● DATA SECTION:
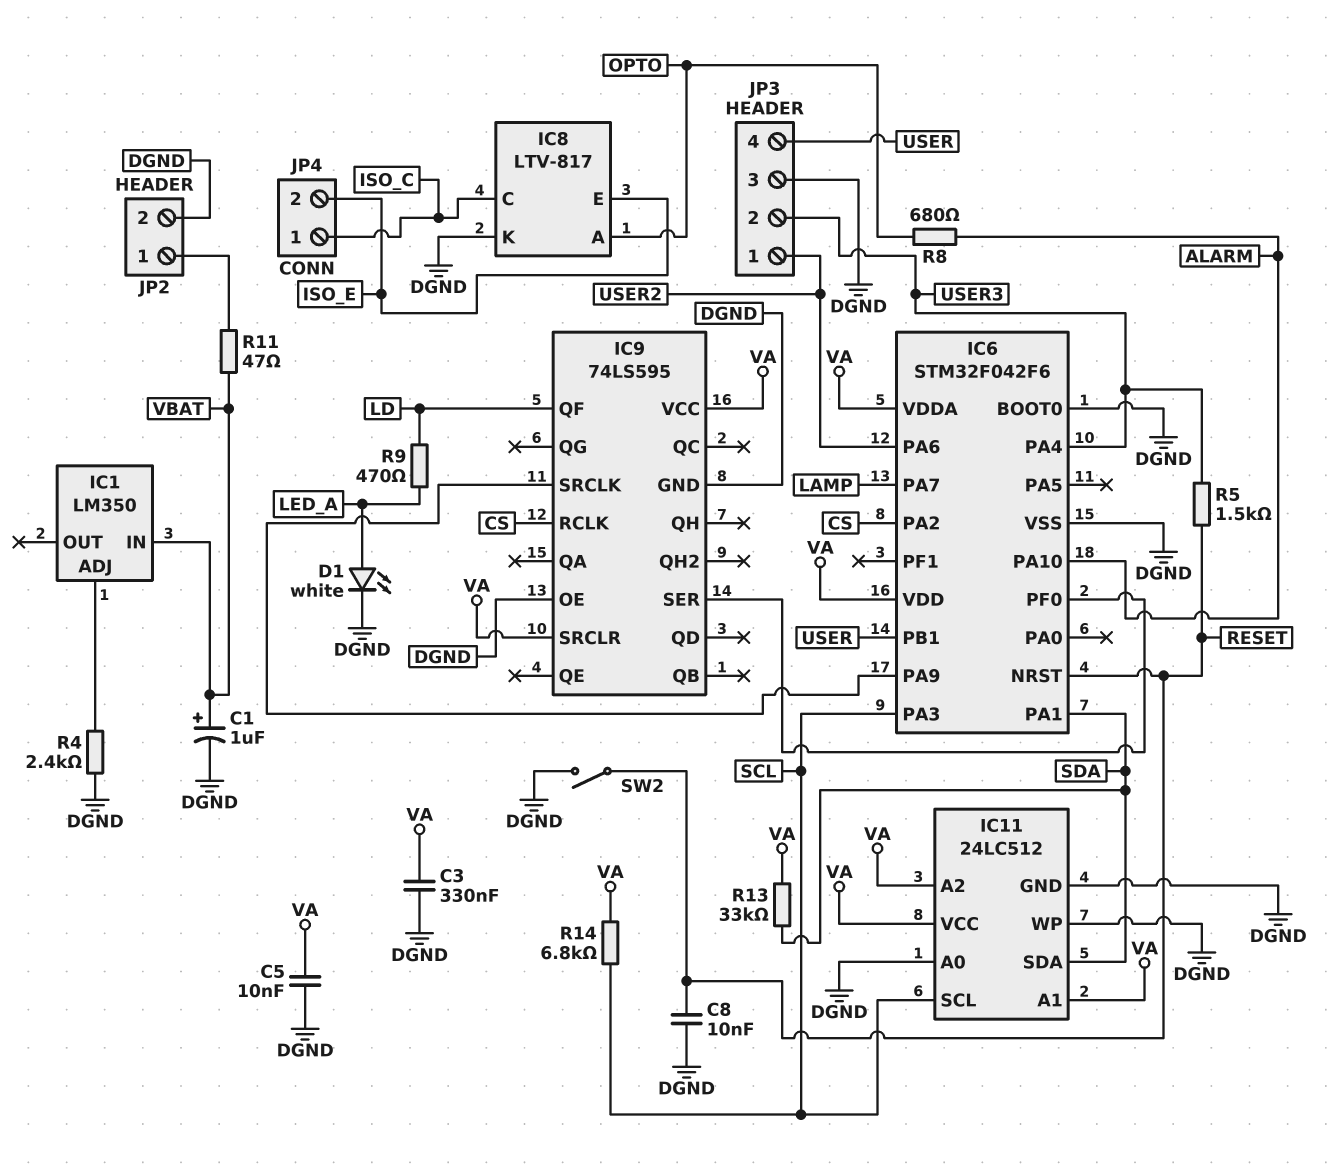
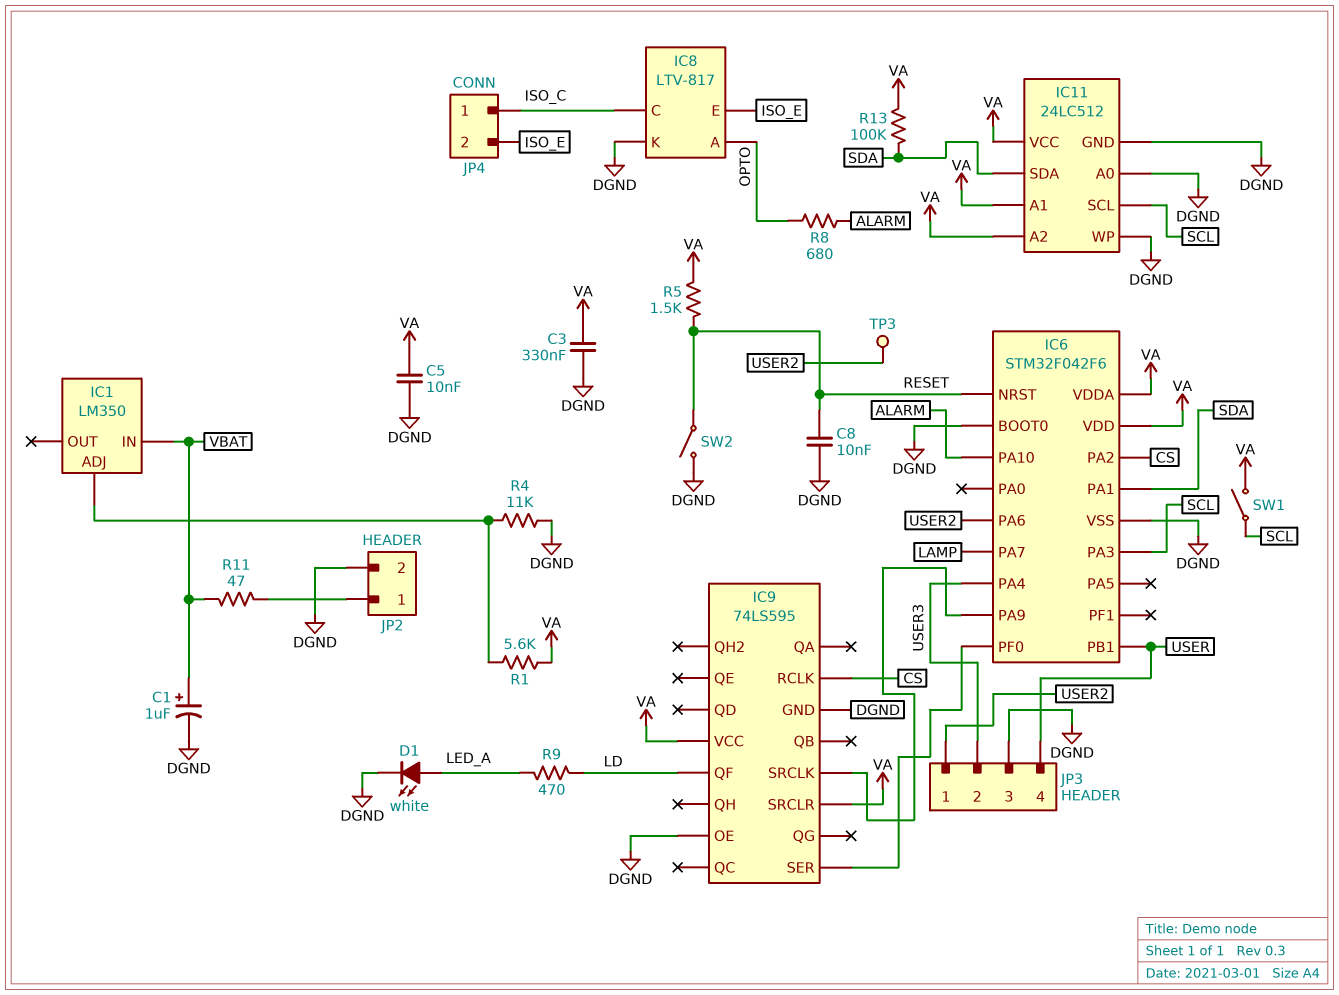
R1: none -> 5.6k (IC1/ADJ, VA)
R4: 2.4k (DGND, IC1/ADJ) -> 11k (DGND, IC1/ADJ)
R5: 1.5k (RESET, USER3) -> 1.5k (RESET, VA)
R13: 33k (SDA, VA) -> 100k (SDA, VA)
R14: 6.8k (SCL, VA) -> none
SW1: none -> switch (SCL, VA)
TP3: none -> test point (USER2)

● TASK DESCRIPTION:
The records above should be written out exactly, and the images dropped.

● ANSWER SECTION:
R1: none -> 5.6k (IC1/ADJ, VA)
R4: 2.4k (DGND, IC1/ADJ) -> 11k (DGND, IC1/ADJ)
R5: 1.5k (RESET, USER3) -> 1.5k (RESET, VA)
R13: 33k (SDA, VA) -> 100k (SDA, VA)
R14: 6.8k (SCL, VA) -> none
SW1: none -> switch (SCL, VA)
TP3: none -> test point (USER2)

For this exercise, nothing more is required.